**Data in this exercise:**
=-=-=

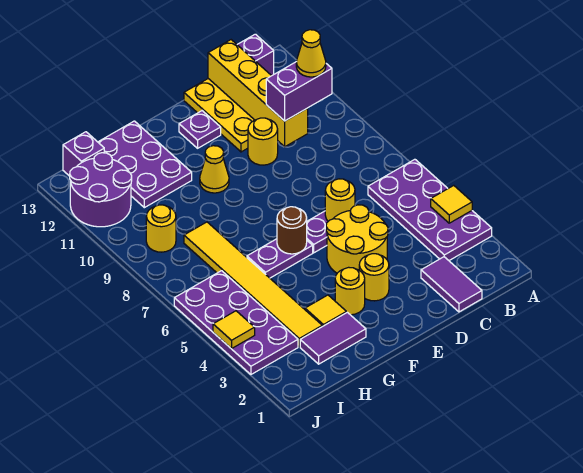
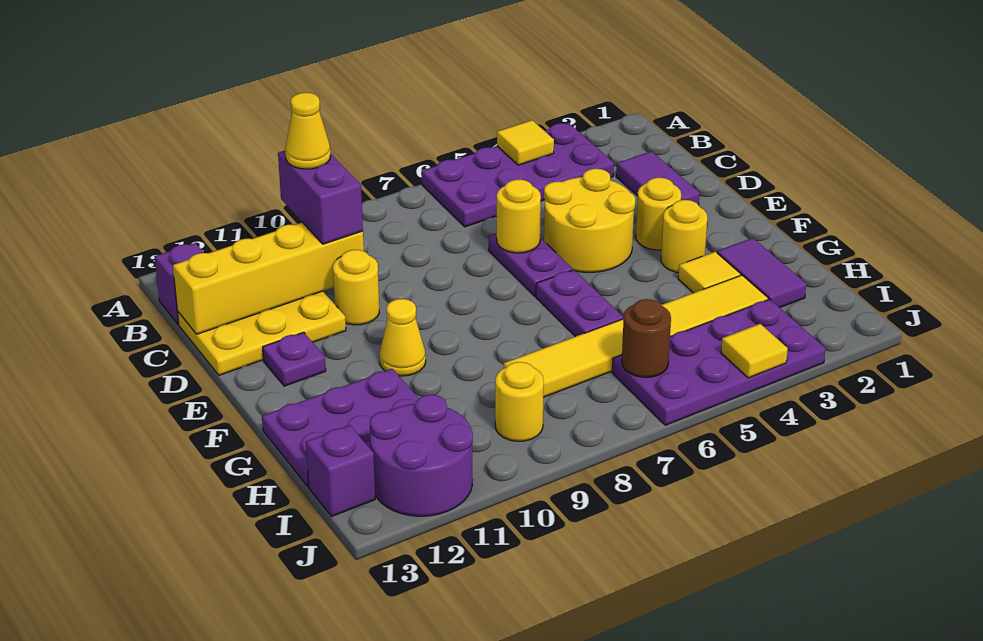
purple tile C1:C2 level 1 -> purple tile C2:D2 level 1
brown round brick F6 level 2 -> brown round brick I6 level 2

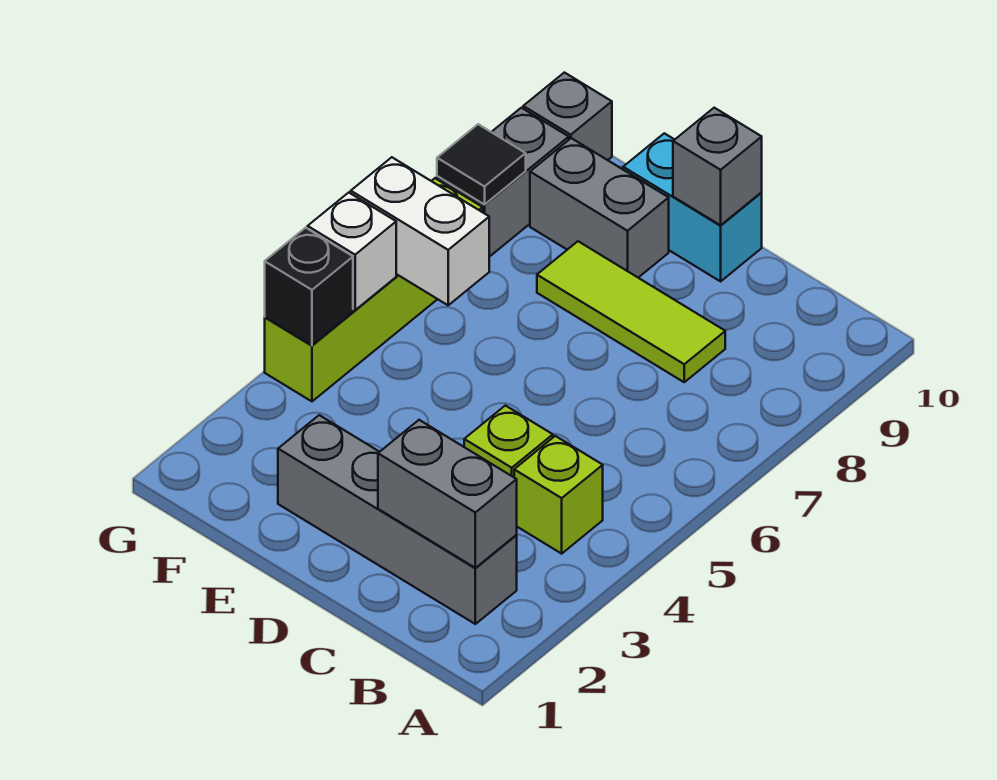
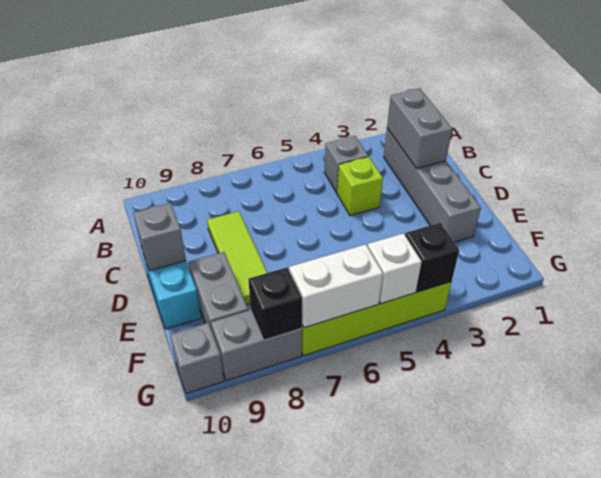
lime brick B4 level 1 -> grey brick B4 level 1
white brick F6:G6 level 2 -> white brick G6:G7 level 2
black tile G8 level 2 -> black brick G8 level 2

=-=-=

**Work required:** Reprint each of the records exactly and skip the images.

**Exercise solution:**
purple tile C1:C2 level 1 -> purple tile C2:D2 level 1
brown round brick F6 level 2 -> brown round brick I6 level 2

lime brick B4 level 1 -> grey brick B4 level 1
white brick F6:G6 level 2 -> white brick G6:G7 level 2
black tile G8 level 2 -> black brick G8 level 2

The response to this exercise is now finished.